» **Work item**
Reproduce every entry below exactly, minus the pictures.

══ Excerpted data ══

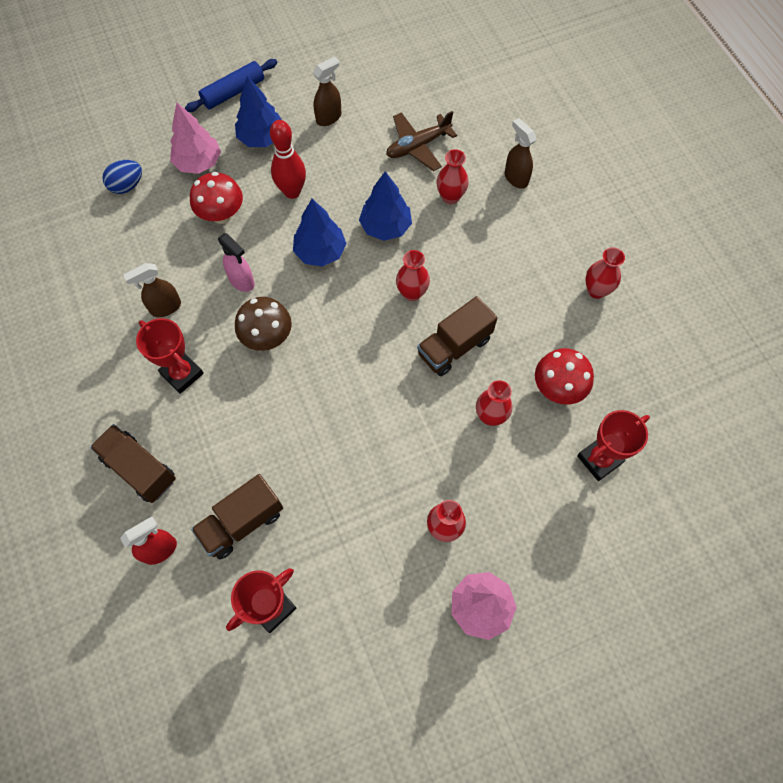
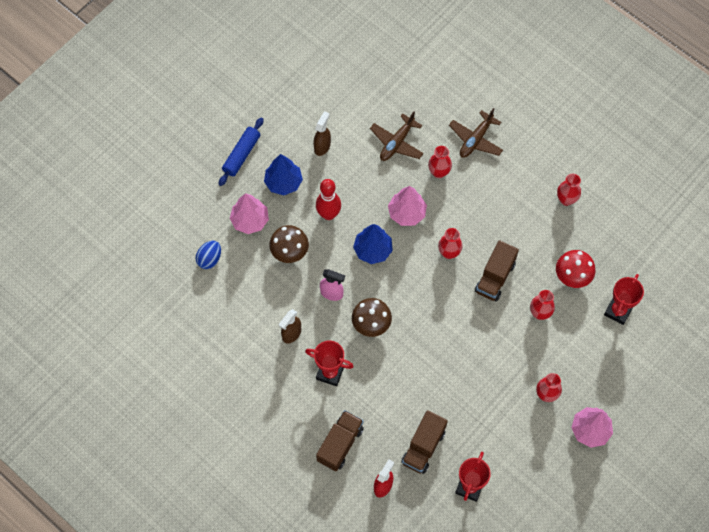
camera: 25 degrees left, 0 degrees up
brown truck [90,424,176,503] -> brown truck turned 105 degrees clockwise [316,410,364,471]
red mushroom [190,172,243,224] -> brown mushroom [269,225,309,263]
blue tree [359,171,412,241] -> pink tree [388,186,427,226]
brown spray bottle [505,118,536,189] -> brown plane [449,108,503,158]

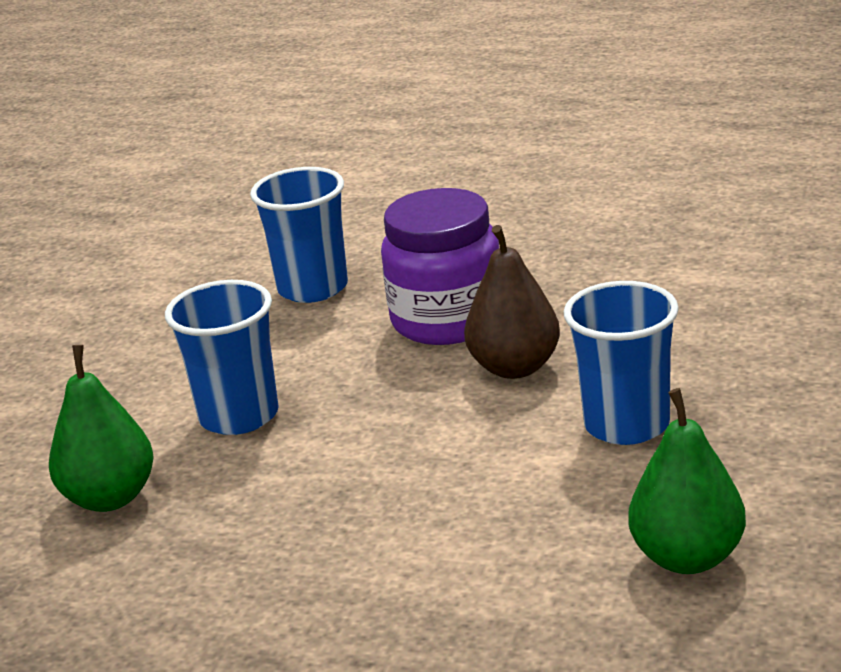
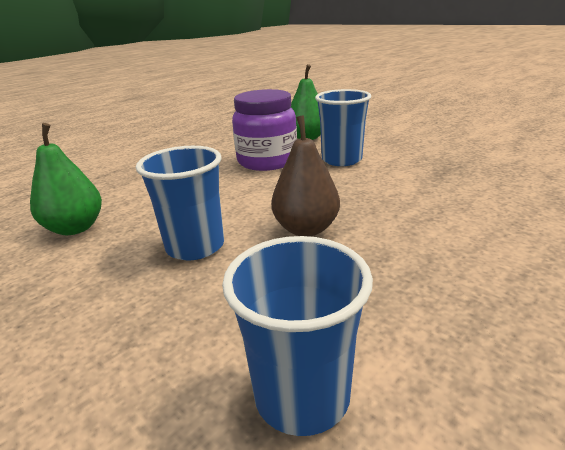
camera: 115 degrees right, 0 degrees up
blue cup [250,167,348,303] -> blue cup moved to [222,236,373,436]
purple jar [381,188,499,345] -> purple jar moved to [232,89,297,171]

═══

» **Solved problem**
camera: 25 degrees left, 0 degrees up
brown truck [90,424,176,503] -> brown truck turned 105 degrees clockwise [316,410,364,471]
red mushroom [190,172,243,224] -> brown mushroom [269,225,309,263]
blue tree [359,171,412,241] -> pink tree [388,186,427,226]
brown spray bottle [505,118,536,189] -> brown plane [449,108,503,158]

camera: 115 degrees right, 0 degrees up
blue cup [250,167,348,303] -> blue cup moved to [222,236,373,436]
purple jar [381,188,499,345] -> purple jar moved to [232,89,297,171]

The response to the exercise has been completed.